**HOW TO COMPLETE THIS TASK**
Leave out the pictures and retype exactly the lines from the line with "purple tape: 0 -> 1" through the end of the listing below.
INFORMATION PROVIDED Start Marker
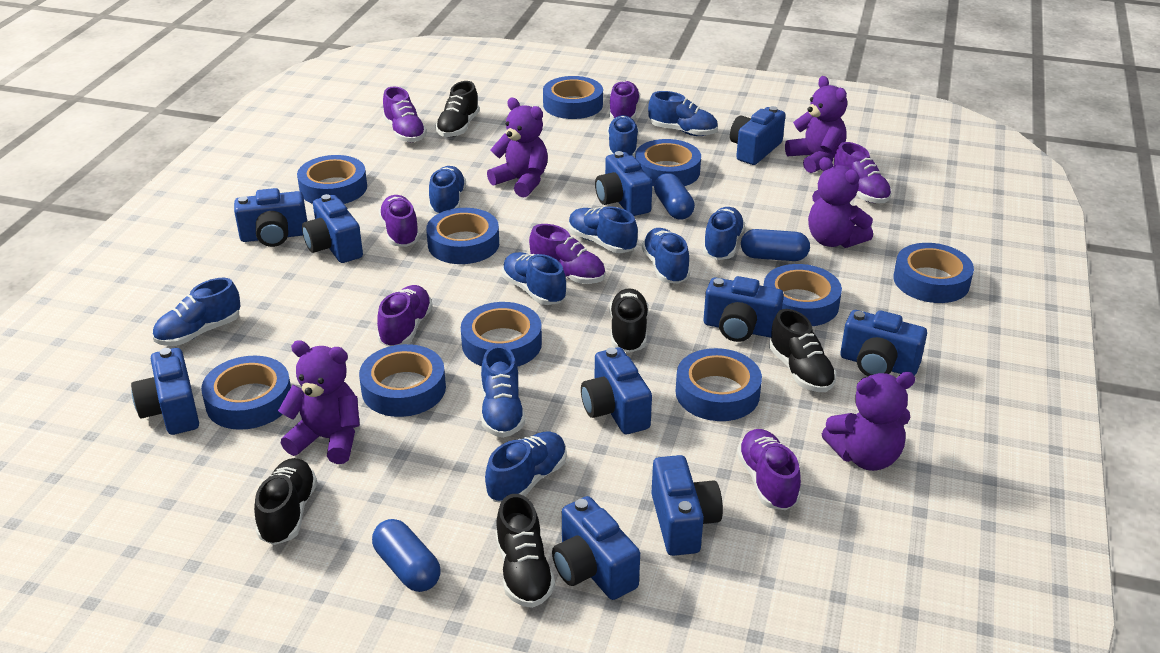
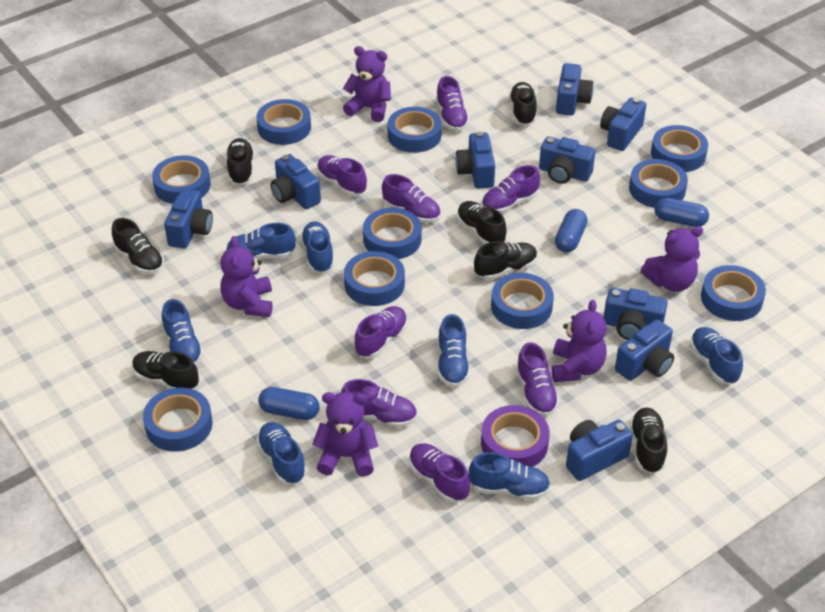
black shoe: 5 -> 7
blue camera: 10 -> 9
blue shoe: 10 -> 7
purple shoe: 7 -> 8
purple tape: 0 -> 1

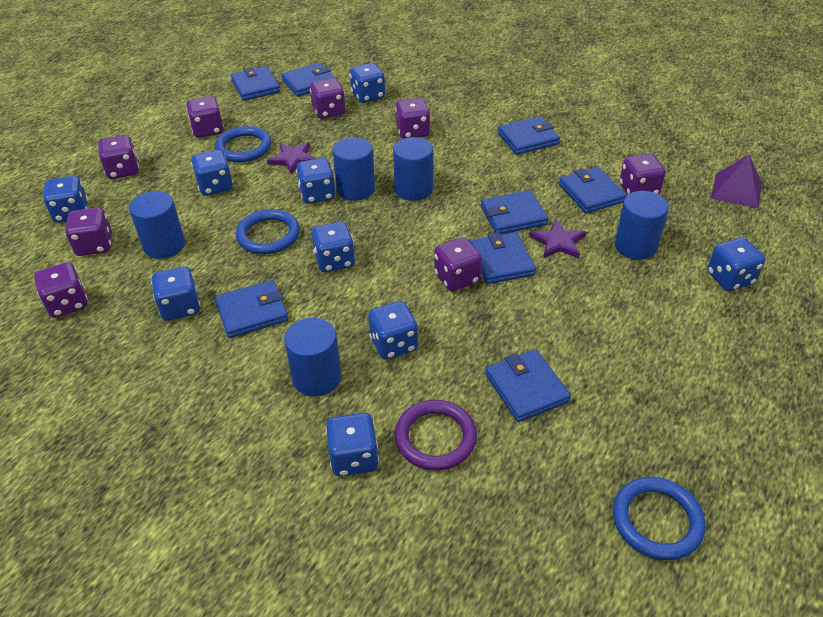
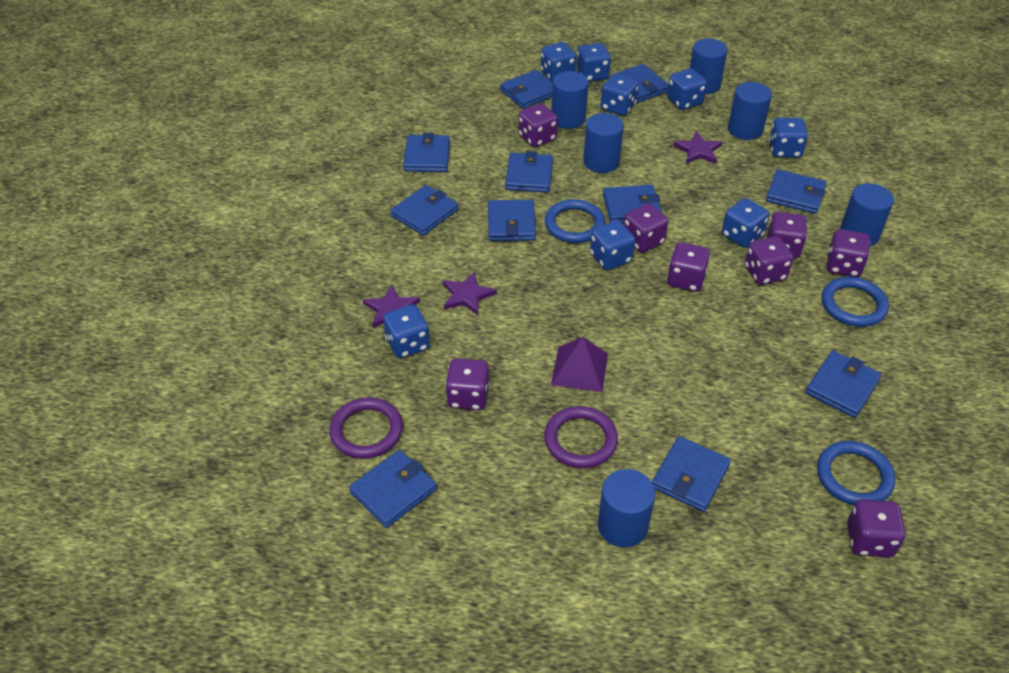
blue cylinder: 5 -> 6
blue dice: 9 -> 8
blue wallet: 8 -> 11
purple ring: 1 -> 2
purple star: 2 -> 3

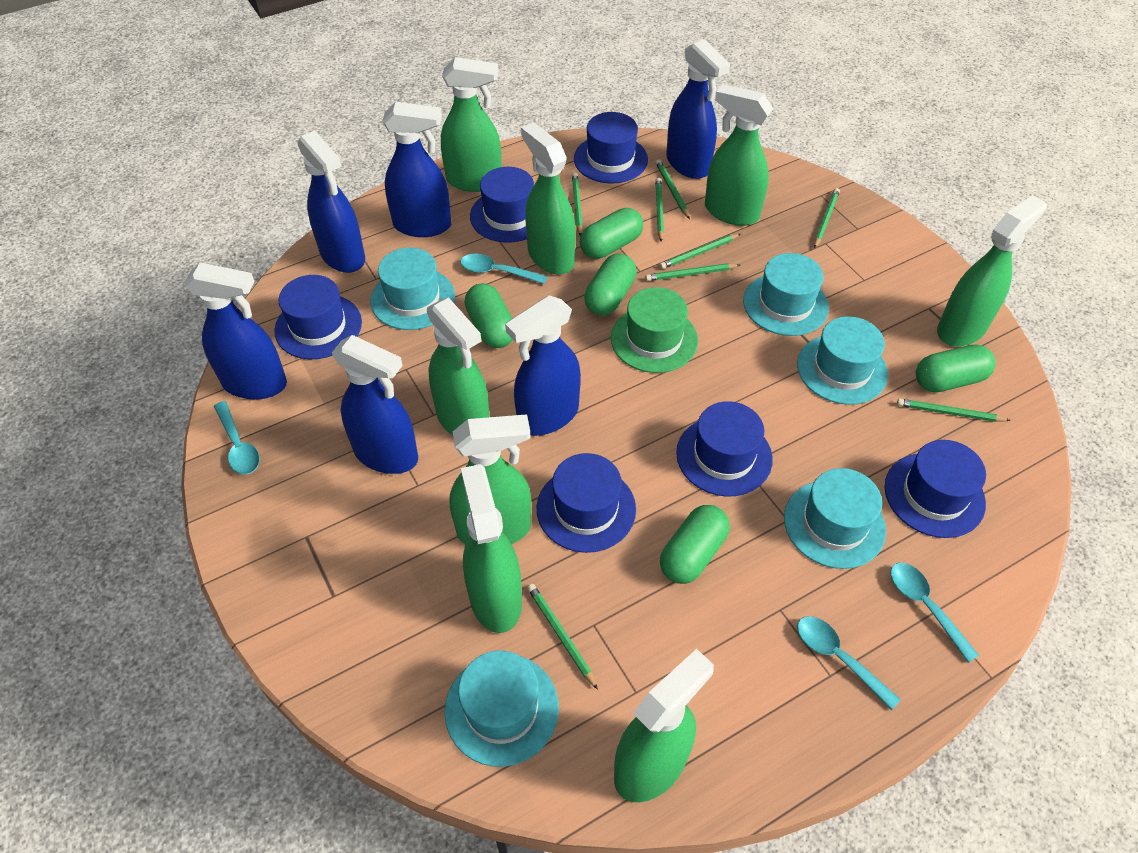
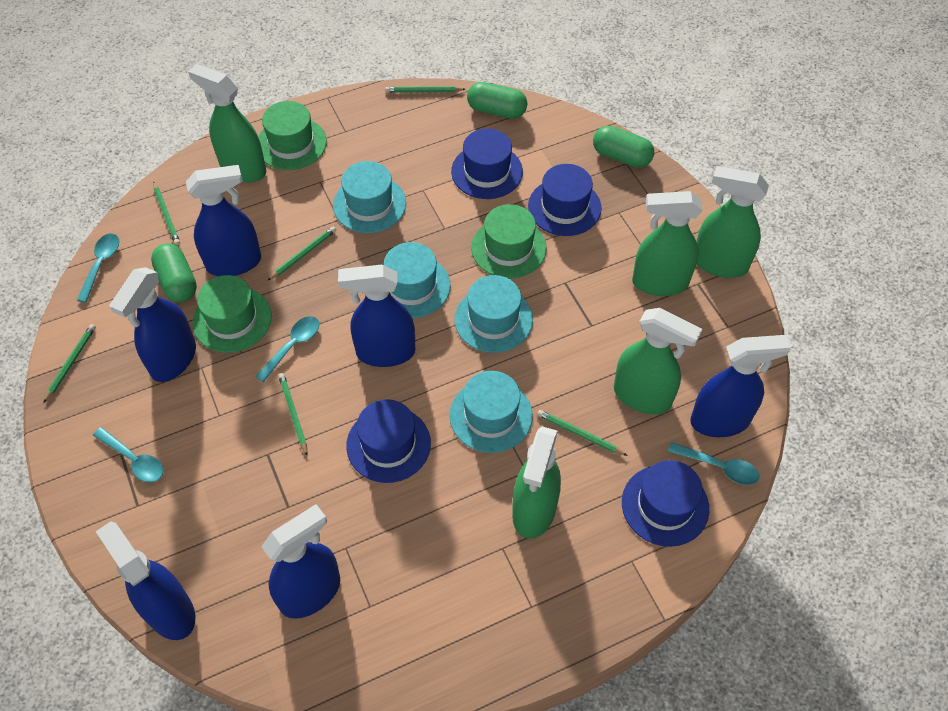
blue hat: 6 -> 4
green capsule: 5 -> 3
green hat: 1 -> 3
green pencil: 8 -> 6
green spray bottle: 8 -> 5
turquoise hat: 5 -> 4

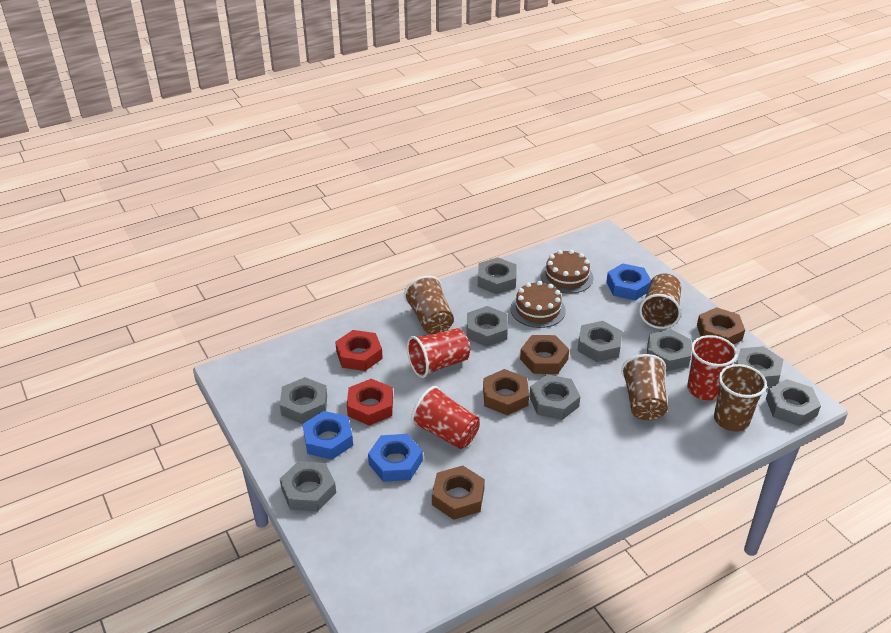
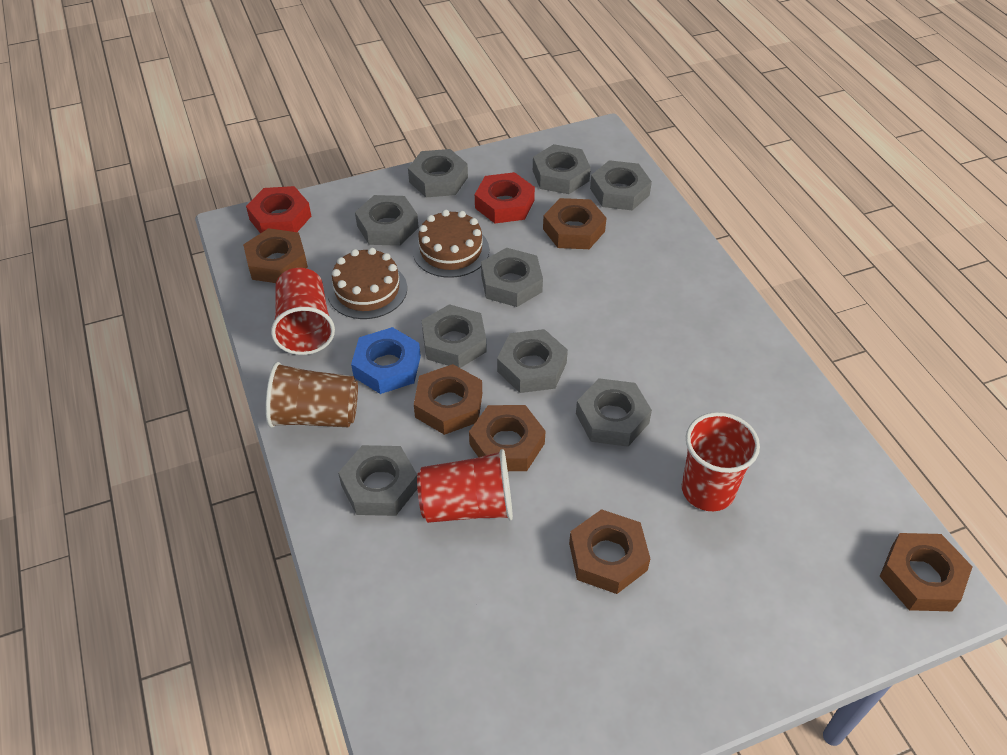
blue nut: 3 -> 1
brown cup: 4 -> 1
brown nut: 4 -> 6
INFORMATION PROVIDED End Marker
**SOLUTION BELOW**
purple tape: 0 -> 1

blue cylinder: 5 -> 6
blue dice: 9 -> 8
blue wallet: 8 -> 11
purple ring: 1 -> 2
purple star: 2 -> 3

blue hat: 6 -> 4
green capsule: 5 -> 3
green hat: 1 -> 3
green pencil: 8 -> 6
green spray bottle: 8 -> 5
turquoise hat: 5 -> 4

blue nut: 3 -> 1
brown cup: 4 -> 1
brown nut: 4 -> 6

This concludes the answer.